## Given information
⟨
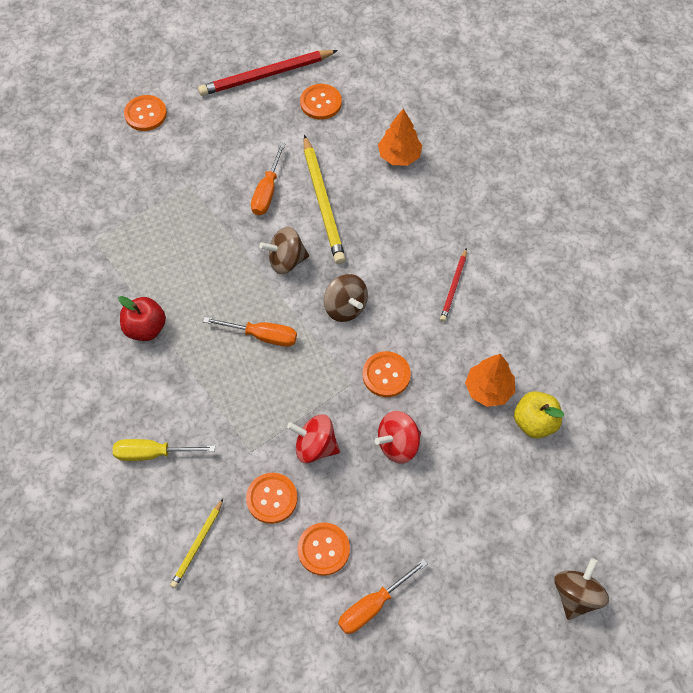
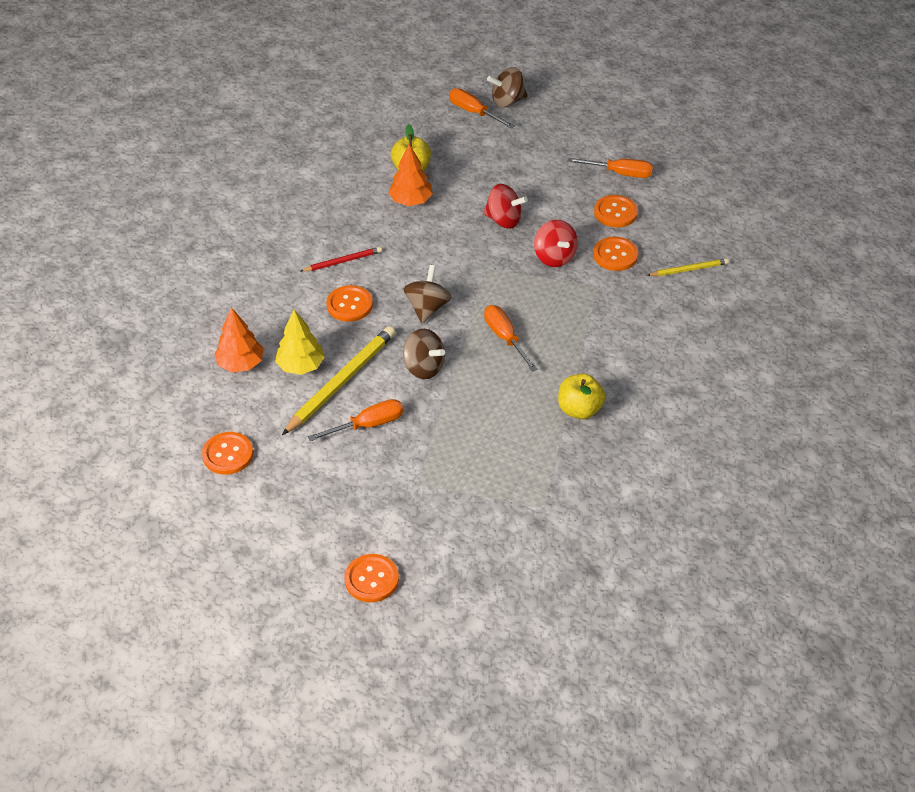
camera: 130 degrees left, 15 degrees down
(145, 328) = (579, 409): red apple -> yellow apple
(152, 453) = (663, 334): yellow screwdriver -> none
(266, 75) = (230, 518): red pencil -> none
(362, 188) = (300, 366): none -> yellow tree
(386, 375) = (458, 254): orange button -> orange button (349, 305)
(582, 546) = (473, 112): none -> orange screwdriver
⟩
## Problem to solve
Word for word, restate each line above, minus its pictures.

## Task answer
camera: 130 degrees left, 15 degrees down
(145, 328) = (579, 409): red apple -> yellow apple
(152, 453) = (663, 334): yellow screwdriver -> none
(266, 75) = (230, 518): red pencil -> none
(362, 188) = (300, 366): none -> yellow tree
(386, 375) = (458, 254): orange button -> orange button (349, 305)
(582, 546) = (473, 112): none -> orange screwdriver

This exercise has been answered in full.